Pick out all lines of the entries that include the word "right" and copy them.

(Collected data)
"""

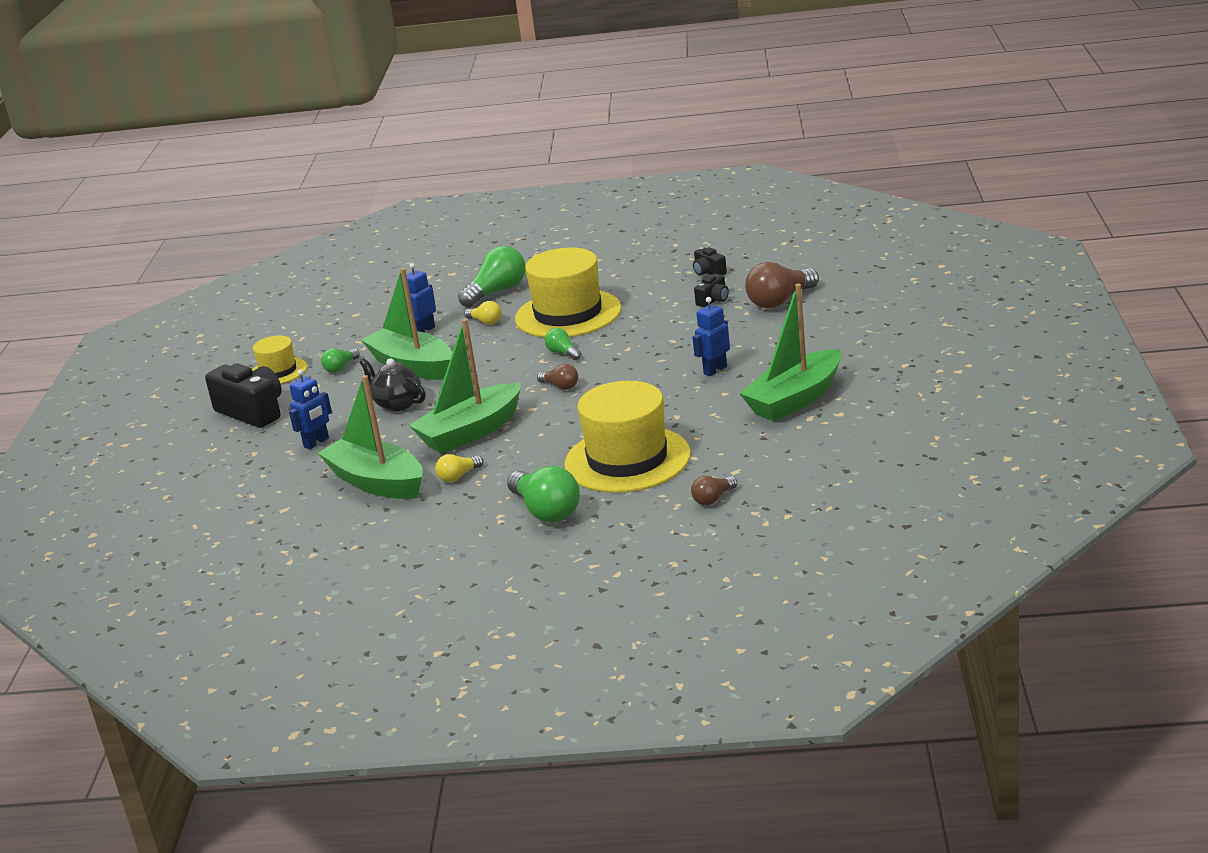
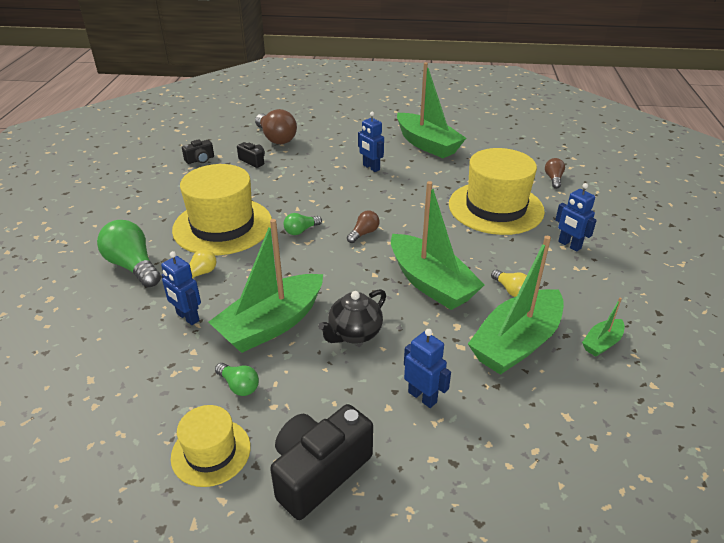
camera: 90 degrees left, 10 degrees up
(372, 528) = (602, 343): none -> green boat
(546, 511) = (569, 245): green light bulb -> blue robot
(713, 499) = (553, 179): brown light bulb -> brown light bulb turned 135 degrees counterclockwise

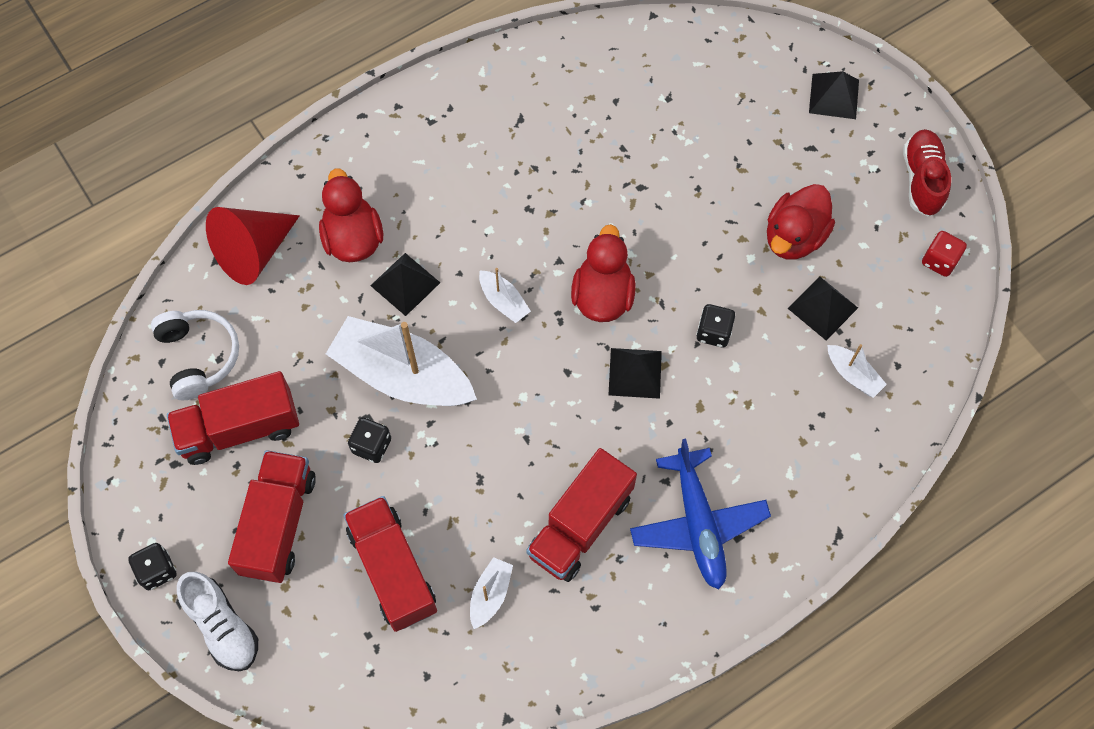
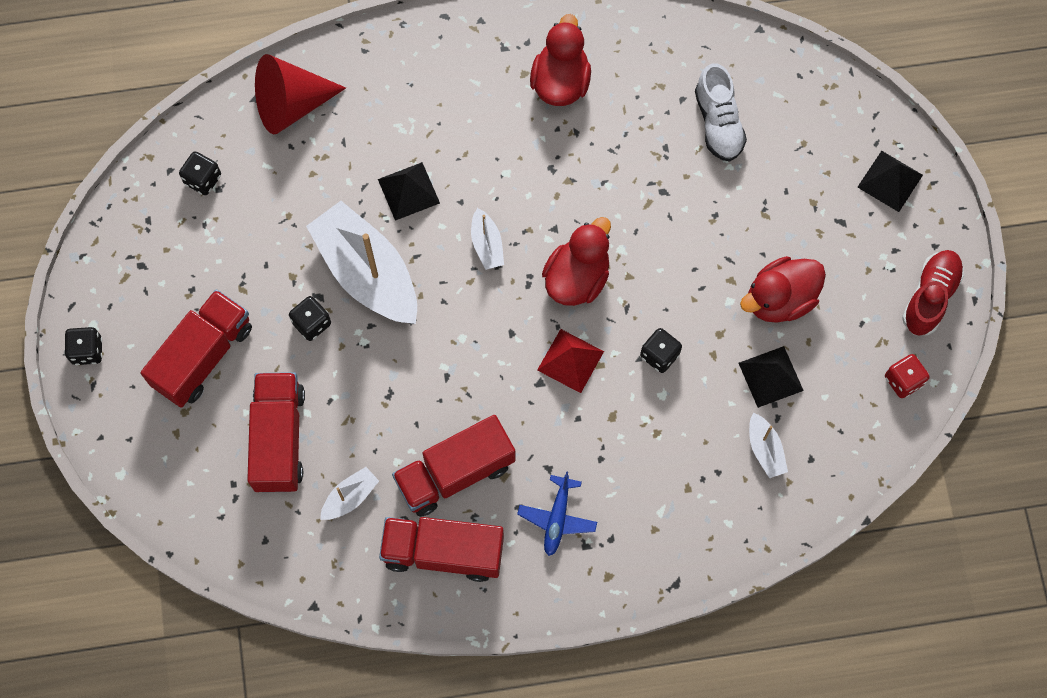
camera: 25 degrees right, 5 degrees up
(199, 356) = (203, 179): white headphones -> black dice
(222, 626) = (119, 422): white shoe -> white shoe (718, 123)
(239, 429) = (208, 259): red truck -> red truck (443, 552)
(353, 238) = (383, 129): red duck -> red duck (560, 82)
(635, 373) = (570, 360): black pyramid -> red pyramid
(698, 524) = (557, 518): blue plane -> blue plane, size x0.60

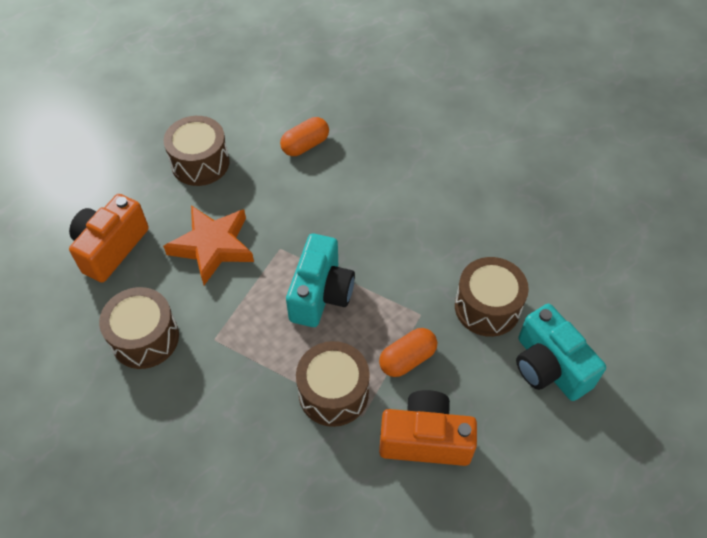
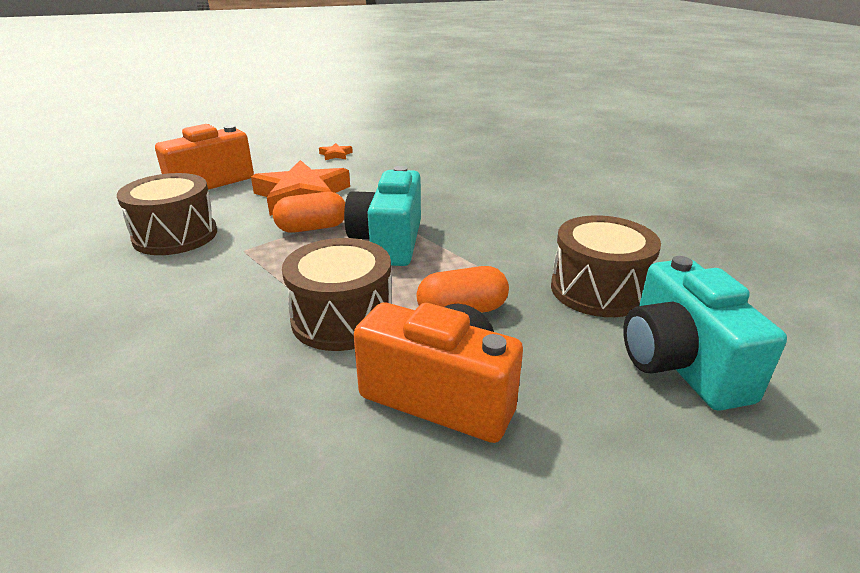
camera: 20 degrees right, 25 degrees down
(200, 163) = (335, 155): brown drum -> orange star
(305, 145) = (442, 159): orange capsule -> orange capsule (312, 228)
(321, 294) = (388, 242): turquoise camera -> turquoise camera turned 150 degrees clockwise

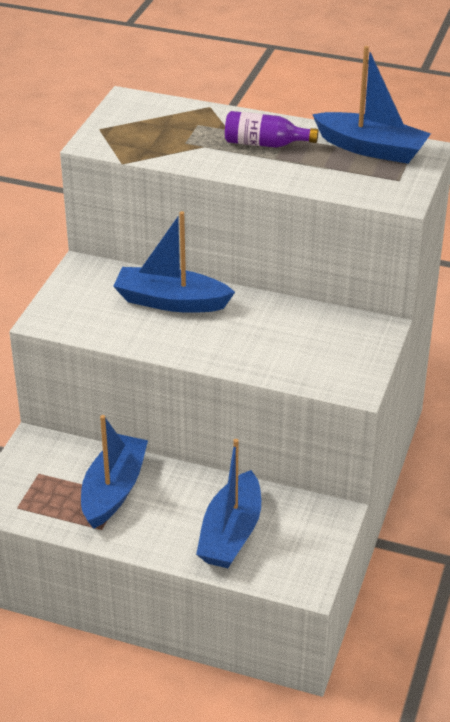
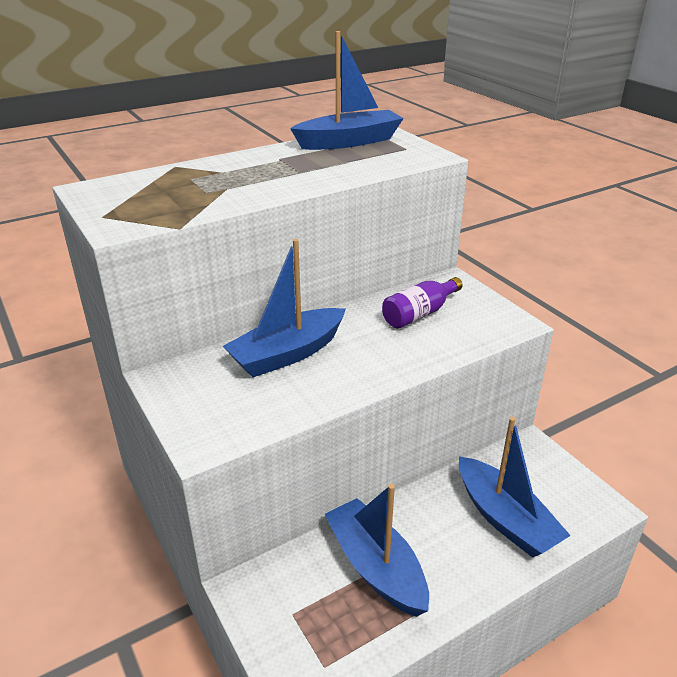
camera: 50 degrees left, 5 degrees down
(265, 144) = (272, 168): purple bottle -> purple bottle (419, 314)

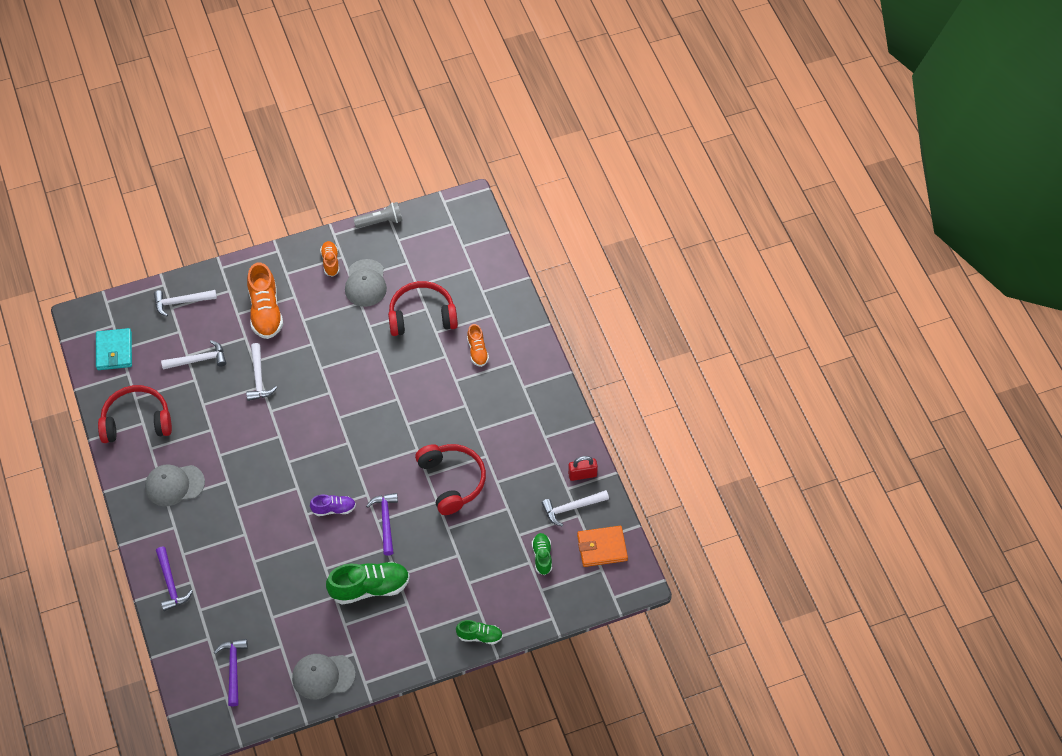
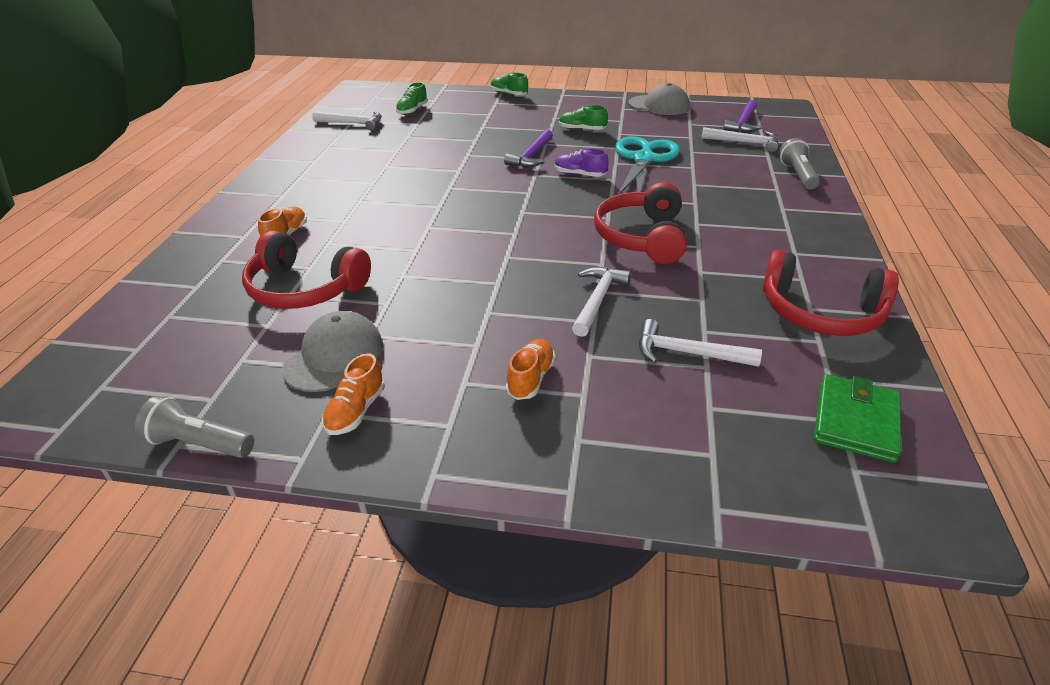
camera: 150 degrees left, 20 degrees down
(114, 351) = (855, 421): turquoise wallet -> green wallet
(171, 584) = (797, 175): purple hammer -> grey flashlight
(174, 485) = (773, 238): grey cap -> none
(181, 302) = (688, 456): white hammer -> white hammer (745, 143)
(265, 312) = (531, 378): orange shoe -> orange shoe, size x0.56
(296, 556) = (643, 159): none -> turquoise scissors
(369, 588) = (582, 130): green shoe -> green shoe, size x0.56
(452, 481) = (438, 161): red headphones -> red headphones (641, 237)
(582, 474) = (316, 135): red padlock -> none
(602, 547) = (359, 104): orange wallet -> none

"""

▶ _RESULT OF THE TASK_:
camera: 25 degrees right, 5 degrees up
camera: 20 degrees right, 25 degrees down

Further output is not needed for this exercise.